***** Data listing *****
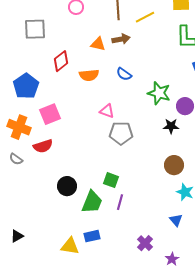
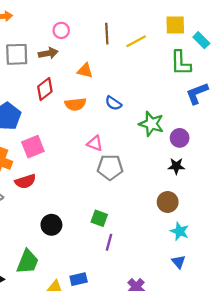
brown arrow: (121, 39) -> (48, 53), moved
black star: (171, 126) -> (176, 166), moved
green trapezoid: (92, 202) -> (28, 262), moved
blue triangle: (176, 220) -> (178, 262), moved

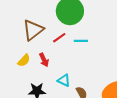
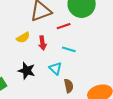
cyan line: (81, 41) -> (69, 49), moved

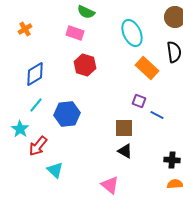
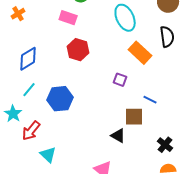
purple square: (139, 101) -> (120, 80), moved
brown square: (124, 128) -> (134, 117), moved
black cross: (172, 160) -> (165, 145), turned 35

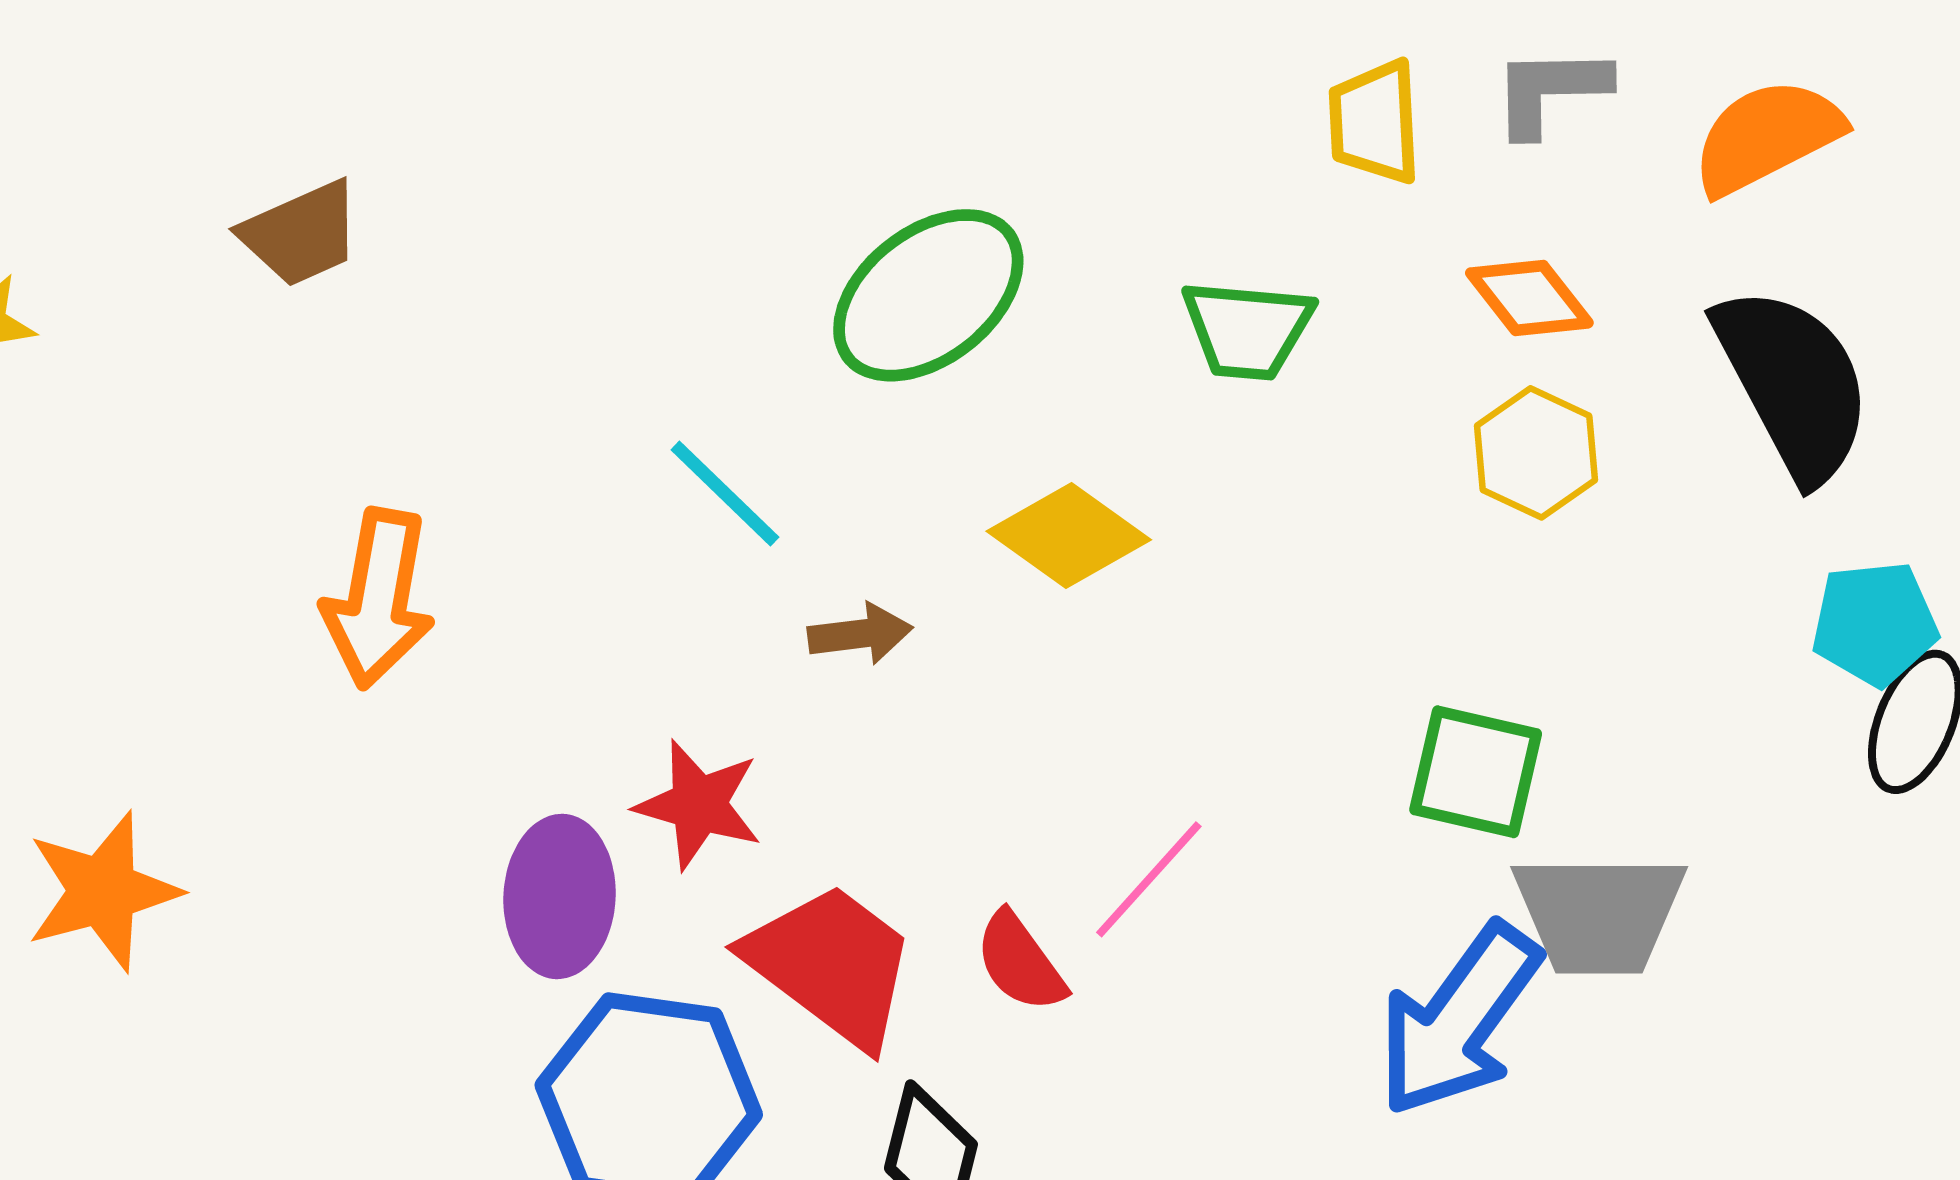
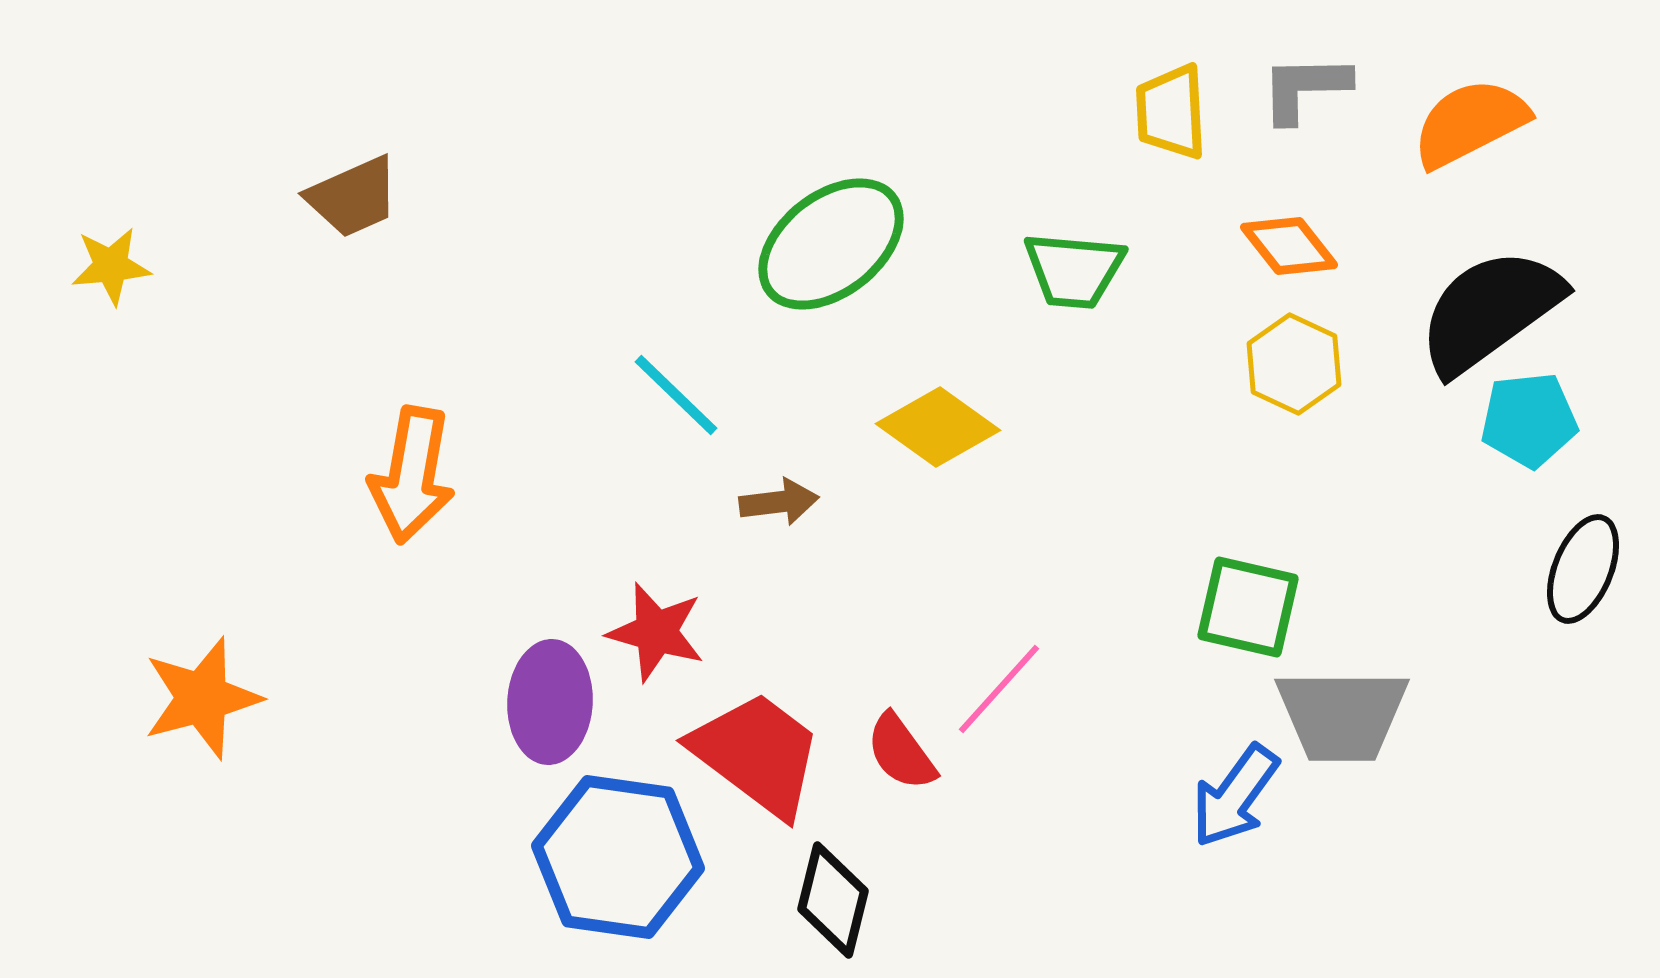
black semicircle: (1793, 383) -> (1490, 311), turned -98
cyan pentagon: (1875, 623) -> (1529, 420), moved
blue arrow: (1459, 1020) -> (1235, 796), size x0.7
*****
**What the exercise asks**
When a line in the data above contains the string "blue", copy that line.

**Written answer**
blue triangle: (176, 220) -> (178, 262), moved
blue arrow: (1459, 1020) -> (1235, 796), size x0.7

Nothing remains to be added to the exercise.